• _ASSIGNED TASK_
Each entry is to be given again word for word; images are dropped.

• _SOURCE INFORMATION_

┄┄┄┄┄┄┄┄┄┄

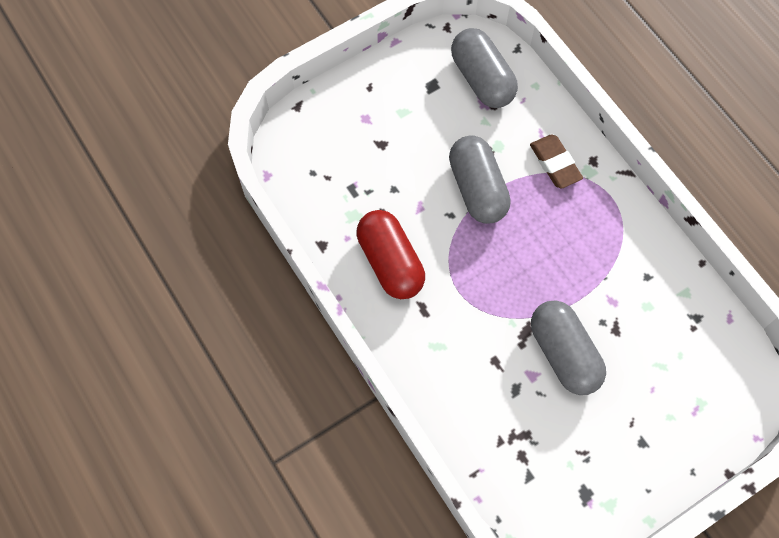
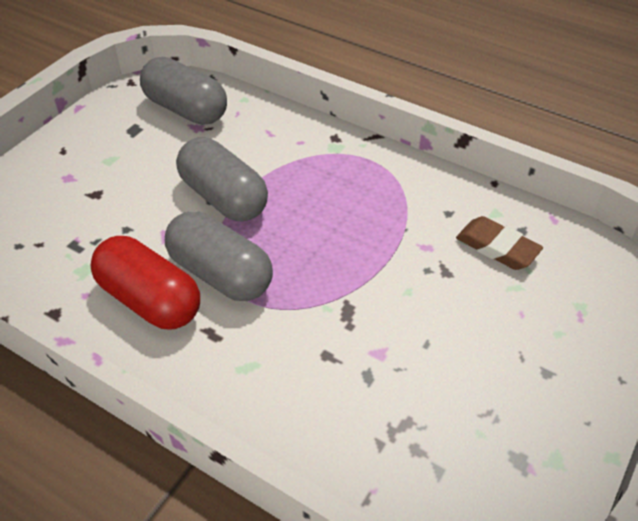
camera: 25 degrees left, 20 degrees down
(555, 163) = (297, 151): brown eraser -> brown eraser (497, 247)
(563, 354) = (403, 316): grey capsule -> grey capsule (220, 274)

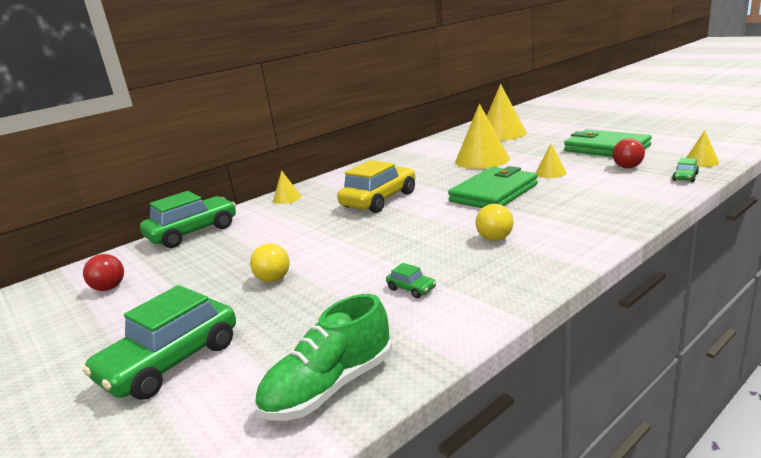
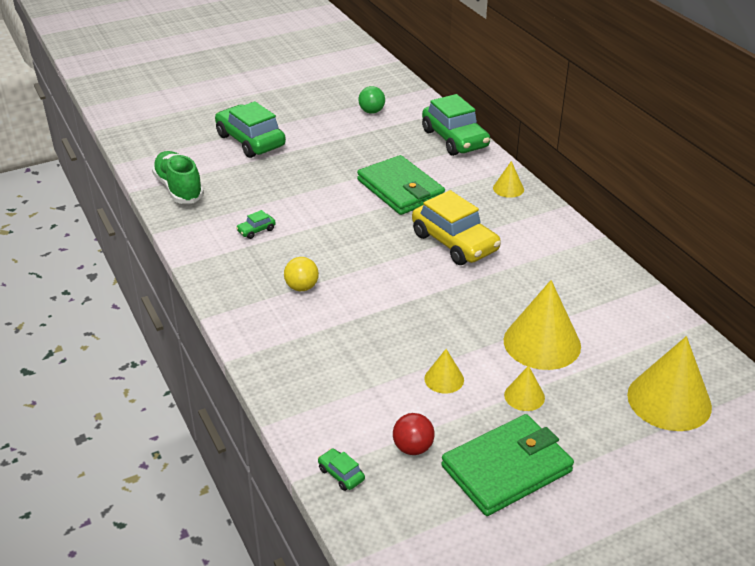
camera: 100 degrees right, 15 degrees up
(109, 288) = (371, 111): red ball -> green ball
(273, 279) = (324, 175): yellow ball -> none
(493, 193) = (412, 318): green wallet -> green wallet (400, 189)
(701, 162) = (380, 521): yellow cone -> yellow cone (524, 396)

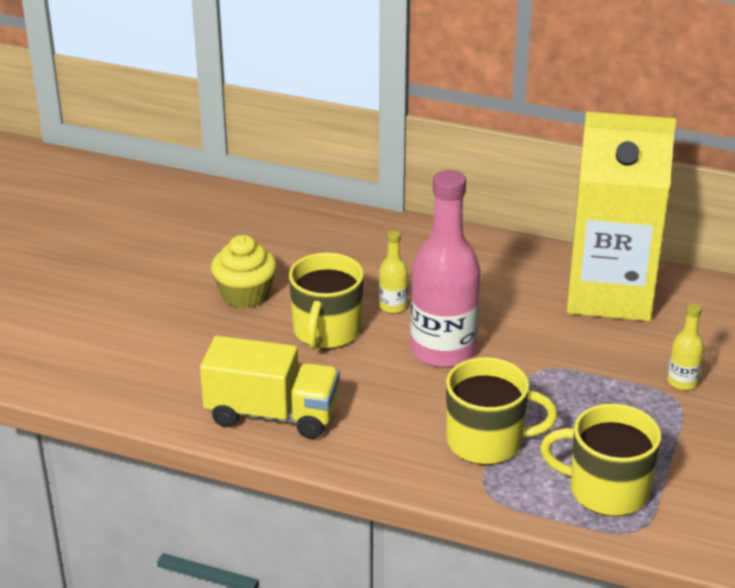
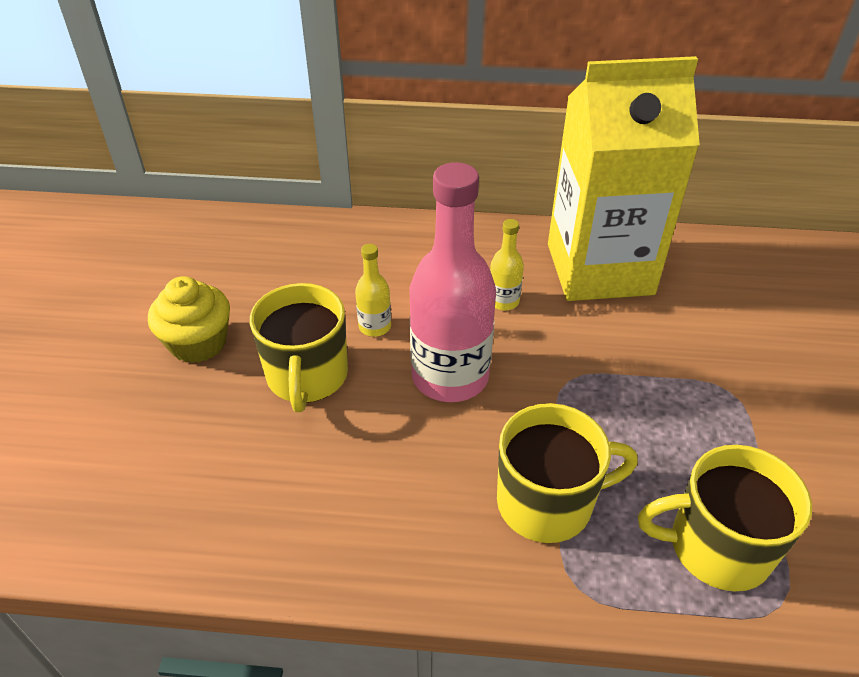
camera: 15 degrees left, 10 degrees up
(272, 414) = (267, 519): yellow truck -> none
(682, 382) = (724, 366): yellow bottle -> yellow bottle (503, 301)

┄┄┄┄┄┄┄┄┄┄

• _OUTPUT OF THE TASK_
camera: 25 degrees left, 20 degrees down
(555, 163) = (297, 151): brown eraser -> brown eraser (497, 247)
(563, 354) = (403, 316): grey capsule -> grey capsule (220, 274)

camera: 100 degrees right, 15 degrees up
(109, 288) = (371, 111): red ball -> green ball
(273, 279) = (324, 175): yellow ball -> none
(493, 193) = (412, 318): green wallet -> green wallet (400, 189)
(701, 162) = (380, 521): yellow cone -> yellow cone (524, 396)

camera: 15 degrees left, 10 degrees up
(272, 414) = (267, 519): yellow truck -> none
(682, 382) = (724, 366): yellow bottle -> yellow bottle (503, 301)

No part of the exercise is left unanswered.